About this task: From the entries below, copy exactly the lines from the one that contains "camera: 145 degrees right, 0 degrees up" through the one that contains "(409, 327) = (169, 304): grey", both included, and only those.

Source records
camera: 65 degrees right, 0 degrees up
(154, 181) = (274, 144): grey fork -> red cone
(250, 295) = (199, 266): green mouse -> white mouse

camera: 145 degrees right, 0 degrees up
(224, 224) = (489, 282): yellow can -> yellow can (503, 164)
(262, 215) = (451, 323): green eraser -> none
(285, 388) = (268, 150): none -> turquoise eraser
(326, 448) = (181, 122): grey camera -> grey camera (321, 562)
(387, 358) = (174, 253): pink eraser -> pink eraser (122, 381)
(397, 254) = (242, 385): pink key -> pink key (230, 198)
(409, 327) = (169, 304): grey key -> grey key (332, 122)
--
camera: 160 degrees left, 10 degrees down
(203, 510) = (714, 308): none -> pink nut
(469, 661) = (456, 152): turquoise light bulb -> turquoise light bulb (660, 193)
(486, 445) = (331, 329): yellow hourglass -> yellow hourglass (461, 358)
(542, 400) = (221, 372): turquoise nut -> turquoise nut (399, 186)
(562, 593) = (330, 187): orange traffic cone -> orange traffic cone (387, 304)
---
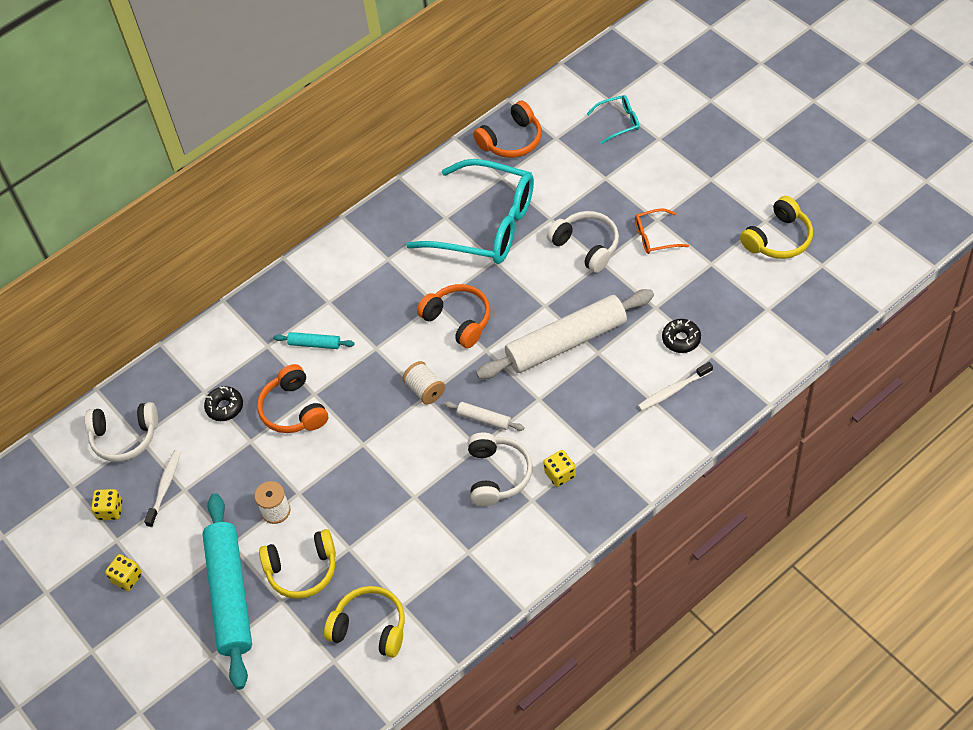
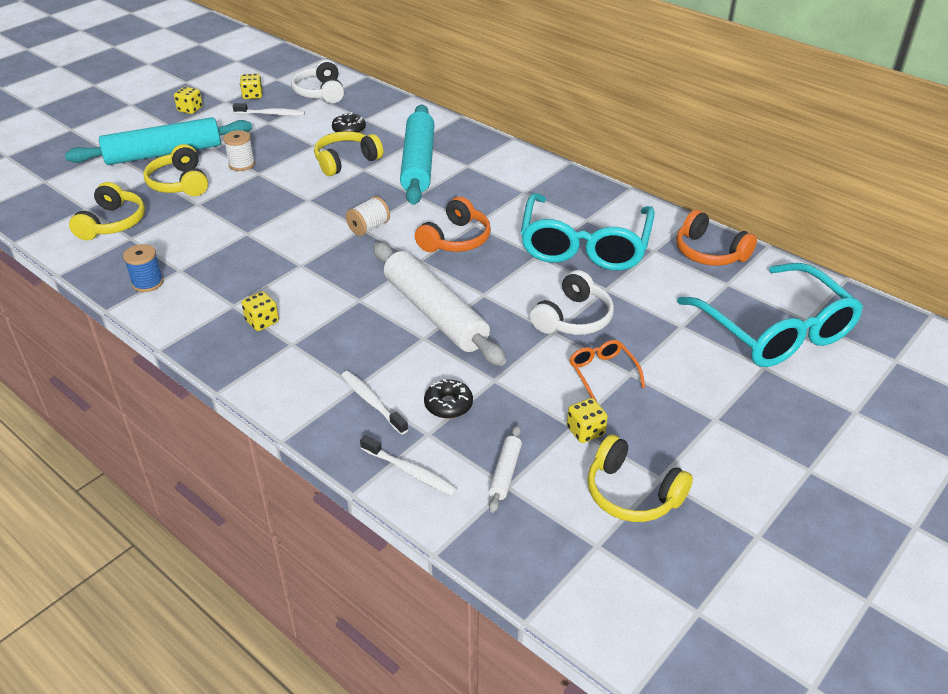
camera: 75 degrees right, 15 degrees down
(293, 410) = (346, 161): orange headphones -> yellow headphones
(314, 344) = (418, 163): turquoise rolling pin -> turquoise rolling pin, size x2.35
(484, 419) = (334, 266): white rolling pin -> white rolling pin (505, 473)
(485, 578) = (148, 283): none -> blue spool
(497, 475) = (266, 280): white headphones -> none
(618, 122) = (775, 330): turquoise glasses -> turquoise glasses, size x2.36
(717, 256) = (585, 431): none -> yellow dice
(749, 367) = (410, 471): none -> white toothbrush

Answer:
camera: 145 degrees right, 0 degrees up
(224, 224) = (489, 282): yellow can -> yellow can (503, 164)
(262, 215) = (451, 323): green eraser -> none
(285, 388) = (268, 150): none -> turquoise eraser
(326, 448) = (181, 122): grey camera -> grey camera (321, 562)
(387, 358) = (174, 253): pink eraser -> pink eraser (122, 381)
(397, 254) = (242, 385): pink key -> pink key (230, 198)
(409, 327) = (169, 304): grey key -> grey key (332, 122)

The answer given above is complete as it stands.